● **Brief**
Go through the entries below and count the lines where "ellipse" occurs. Give nothing but that number.
-------- Records shown
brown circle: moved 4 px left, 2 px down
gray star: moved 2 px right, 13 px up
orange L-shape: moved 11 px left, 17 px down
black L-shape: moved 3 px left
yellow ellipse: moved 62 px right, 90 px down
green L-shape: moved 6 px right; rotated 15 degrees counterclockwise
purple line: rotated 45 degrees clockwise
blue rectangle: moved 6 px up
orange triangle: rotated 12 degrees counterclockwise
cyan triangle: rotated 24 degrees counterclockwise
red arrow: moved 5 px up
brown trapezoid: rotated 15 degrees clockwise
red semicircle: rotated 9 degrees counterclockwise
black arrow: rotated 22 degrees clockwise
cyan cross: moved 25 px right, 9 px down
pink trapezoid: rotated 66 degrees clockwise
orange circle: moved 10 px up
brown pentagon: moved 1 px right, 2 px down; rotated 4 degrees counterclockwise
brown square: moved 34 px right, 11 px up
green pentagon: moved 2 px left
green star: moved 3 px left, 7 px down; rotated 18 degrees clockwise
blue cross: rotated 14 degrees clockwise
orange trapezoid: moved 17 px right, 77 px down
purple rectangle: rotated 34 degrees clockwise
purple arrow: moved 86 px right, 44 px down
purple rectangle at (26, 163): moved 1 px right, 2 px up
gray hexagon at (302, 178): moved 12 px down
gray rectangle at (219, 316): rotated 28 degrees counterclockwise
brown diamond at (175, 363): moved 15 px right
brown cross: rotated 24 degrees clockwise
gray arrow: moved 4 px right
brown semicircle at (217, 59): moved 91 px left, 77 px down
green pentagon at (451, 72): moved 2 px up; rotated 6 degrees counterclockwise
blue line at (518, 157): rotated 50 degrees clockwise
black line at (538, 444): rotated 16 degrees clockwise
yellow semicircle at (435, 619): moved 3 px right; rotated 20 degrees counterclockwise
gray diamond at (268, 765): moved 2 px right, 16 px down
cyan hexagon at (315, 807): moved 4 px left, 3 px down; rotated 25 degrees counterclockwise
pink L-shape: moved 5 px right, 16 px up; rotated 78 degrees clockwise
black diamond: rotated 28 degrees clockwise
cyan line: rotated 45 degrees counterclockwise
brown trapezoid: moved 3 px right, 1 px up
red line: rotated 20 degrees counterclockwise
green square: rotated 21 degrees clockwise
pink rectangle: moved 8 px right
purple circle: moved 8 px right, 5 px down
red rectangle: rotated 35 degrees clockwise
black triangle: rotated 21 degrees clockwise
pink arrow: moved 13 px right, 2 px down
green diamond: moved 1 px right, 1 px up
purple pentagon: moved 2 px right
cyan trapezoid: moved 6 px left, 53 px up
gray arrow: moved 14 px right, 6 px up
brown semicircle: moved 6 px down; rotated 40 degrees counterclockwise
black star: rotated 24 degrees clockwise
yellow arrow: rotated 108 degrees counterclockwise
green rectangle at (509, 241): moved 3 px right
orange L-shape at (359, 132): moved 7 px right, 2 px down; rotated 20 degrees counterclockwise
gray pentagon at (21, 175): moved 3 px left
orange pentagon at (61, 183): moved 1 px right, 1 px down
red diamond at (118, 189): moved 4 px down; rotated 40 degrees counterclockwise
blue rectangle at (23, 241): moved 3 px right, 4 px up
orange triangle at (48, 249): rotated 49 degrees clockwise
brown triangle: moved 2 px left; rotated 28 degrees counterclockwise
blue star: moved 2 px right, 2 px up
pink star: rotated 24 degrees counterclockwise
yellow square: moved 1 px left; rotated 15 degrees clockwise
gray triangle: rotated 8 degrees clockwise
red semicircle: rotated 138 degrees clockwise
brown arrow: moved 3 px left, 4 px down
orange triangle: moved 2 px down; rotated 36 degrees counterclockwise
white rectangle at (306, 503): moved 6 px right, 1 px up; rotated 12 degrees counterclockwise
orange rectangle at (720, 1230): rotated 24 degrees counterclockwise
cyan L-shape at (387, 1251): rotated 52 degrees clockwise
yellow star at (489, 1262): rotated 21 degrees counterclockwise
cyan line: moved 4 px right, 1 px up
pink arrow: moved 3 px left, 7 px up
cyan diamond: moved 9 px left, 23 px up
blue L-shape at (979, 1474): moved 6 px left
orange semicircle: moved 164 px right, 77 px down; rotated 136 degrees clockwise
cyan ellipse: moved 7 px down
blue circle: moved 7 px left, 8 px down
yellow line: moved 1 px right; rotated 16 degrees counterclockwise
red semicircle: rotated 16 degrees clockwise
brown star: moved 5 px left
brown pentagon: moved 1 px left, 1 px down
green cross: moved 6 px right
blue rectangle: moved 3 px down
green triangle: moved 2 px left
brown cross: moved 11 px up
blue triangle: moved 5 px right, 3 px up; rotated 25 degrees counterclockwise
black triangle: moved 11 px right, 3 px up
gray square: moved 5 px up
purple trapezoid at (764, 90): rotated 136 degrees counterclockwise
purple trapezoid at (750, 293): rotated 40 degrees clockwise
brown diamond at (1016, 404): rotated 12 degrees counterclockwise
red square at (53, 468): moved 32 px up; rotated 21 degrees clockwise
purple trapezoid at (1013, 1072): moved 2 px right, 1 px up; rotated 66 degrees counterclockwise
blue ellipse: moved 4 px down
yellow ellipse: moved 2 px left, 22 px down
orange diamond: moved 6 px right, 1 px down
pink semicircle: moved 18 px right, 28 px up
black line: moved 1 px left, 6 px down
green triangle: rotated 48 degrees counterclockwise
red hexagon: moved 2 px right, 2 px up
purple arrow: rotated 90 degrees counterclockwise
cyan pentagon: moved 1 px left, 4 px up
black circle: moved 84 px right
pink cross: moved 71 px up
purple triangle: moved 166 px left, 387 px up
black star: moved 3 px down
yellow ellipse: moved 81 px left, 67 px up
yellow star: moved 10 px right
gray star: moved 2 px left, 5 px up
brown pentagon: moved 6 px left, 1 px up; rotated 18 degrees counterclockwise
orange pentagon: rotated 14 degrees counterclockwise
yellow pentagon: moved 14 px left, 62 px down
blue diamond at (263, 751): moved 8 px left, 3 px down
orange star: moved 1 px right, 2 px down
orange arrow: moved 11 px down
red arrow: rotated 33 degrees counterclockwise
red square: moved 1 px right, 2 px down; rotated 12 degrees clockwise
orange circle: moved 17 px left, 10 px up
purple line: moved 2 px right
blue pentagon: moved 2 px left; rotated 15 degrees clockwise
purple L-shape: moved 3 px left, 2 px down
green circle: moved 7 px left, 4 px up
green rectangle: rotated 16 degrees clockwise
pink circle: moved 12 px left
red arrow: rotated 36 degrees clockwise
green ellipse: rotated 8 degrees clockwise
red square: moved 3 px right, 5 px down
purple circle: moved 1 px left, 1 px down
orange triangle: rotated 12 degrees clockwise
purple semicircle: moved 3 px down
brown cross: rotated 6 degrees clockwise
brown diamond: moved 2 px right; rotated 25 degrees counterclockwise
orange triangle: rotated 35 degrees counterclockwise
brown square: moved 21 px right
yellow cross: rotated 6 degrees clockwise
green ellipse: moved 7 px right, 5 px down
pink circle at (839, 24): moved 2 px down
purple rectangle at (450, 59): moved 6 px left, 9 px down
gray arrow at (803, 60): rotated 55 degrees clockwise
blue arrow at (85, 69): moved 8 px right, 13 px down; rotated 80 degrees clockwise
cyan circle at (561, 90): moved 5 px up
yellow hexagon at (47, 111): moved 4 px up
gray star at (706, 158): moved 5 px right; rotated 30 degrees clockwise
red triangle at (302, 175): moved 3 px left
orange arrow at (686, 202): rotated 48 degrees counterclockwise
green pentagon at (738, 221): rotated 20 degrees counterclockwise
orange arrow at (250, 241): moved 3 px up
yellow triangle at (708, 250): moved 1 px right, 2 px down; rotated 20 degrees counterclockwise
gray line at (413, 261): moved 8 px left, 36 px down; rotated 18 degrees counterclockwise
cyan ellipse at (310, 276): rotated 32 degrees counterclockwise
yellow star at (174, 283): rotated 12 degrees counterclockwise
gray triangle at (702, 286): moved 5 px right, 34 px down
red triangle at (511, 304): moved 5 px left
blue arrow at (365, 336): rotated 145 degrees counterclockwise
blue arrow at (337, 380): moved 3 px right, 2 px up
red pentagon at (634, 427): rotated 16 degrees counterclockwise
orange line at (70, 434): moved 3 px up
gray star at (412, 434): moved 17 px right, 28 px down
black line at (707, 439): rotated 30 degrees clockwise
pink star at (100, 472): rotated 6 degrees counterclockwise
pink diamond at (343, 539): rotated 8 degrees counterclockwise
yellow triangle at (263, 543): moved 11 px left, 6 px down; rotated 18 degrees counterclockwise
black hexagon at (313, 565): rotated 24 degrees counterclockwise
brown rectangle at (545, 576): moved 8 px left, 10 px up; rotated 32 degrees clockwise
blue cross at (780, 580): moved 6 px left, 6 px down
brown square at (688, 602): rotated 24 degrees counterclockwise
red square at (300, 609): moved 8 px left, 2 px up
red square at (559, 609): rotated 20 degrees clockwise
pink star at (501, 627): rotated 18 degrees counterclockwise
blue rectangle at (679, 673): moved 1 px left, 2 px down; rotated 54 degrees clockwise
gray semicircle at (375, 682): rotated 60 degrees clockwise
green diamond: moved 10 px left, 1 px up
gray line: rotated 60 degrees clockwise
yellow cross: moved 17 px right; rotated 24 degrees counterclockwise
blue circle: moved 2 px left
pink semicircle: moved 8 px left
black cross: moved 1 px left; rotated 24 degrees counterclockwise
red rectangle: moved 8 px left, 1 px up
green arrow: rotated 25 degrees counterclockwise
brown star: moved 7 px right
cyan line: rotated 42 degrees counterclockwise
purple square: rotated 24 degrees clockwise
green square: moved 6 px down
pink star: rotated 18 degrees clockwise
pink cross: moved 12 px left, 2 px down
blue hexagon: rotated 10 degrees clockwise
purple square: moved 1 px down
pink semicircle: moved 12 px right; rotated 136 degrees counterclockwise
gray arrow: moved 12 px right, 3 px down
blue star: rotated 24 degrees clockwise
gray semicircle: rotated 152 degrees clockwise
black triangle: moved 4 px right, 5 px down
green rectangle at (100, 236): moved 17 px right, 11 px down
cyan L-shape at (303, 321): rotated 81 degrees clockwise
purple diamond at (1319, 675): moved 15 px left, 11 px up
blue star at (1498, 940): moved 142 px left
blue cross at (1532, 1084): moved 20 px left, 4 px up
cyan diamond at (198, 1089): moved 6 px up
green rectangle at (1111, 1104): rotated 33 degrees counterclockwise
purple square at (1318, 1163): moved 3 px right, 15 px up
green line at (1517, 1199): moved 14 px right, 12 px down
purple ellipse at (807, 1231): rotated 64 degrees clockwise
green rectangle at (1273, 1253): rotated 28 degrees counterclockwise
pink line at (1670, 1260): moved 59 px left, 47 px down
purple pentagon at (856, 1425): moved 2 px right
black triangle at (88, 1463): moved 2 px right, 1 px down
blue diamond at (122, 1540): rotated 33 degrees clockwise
----------------
● **Answer box**
9